* [Exercise goal]
Would you output, exactly as written, the line with "Q1: NPN (B VREF, C" and all lines after it to the end of the data below, and no others?

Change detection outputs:

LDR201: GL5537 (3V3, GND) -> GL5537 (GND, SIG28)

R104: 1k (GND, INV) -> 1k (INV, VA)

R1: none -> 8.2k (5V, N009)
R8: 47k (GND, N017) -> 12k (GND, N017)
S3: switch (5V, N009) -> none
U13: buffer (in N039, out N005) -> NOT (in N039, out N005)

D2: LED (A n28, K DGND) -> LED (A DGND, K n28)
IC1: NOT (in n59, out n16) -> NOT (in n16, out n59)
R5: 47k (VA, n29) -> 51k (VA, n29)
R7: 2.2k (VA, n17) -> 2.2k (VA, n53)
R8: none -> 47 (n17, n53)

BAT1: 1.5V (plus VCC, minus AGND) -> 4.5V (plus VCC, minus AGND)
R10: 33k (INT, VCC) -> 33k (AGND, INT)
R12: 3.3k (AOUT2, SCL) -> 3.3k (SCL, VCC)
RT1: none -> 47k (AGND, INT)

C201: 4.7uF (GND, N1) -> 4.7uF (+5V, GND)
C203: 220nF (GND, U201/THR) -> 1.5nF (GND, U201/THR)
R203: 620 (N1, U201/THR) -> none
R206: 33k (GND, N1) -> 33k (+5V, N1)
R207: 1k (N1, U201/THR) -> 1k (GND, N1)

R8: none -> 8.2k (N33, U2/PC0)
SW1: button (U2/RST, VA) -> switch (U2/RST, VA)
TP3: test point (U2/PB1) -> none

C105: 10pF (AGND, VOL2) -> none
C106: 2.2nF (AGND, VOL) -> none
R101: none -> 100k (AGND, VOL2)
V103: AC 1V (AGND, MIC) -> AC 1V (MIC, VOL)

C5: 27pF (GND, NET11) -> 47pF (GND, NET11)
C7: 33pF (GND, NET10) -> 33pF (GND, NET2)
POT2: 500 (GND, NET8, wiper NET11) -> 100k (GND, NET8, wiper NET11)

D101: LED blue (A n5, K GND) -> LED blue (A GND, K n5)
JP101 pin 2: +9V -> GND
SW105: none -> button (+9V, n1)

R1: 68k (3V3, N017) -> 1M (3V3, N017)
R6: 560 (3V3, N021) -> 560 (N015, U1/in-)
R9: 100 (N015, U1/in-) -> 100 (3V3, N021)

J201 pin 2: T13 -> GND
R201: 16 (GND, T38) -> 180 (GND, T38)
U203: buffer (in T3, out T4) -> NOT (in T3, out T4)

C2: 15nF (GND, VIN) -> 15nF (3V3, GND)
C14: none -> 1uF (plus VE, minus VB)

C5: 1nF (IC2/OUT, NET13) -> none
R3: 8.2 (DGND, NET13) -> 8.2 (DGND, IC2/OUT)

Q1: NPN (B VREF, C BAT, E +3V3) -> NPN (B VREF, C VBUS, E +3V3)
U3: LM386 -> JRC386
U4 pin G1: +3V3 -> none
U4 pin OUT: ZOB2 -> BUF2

* [Written answer]
Q1: NPN (B VREF, C BAT, E +3V3) -> NPN (B VREF, C VBUS, E +3V3)
U3: LM386 -> JRC386
U4 pin G1: +3V3 -> none
U4 pin OUT: ZOB2 -> BUF2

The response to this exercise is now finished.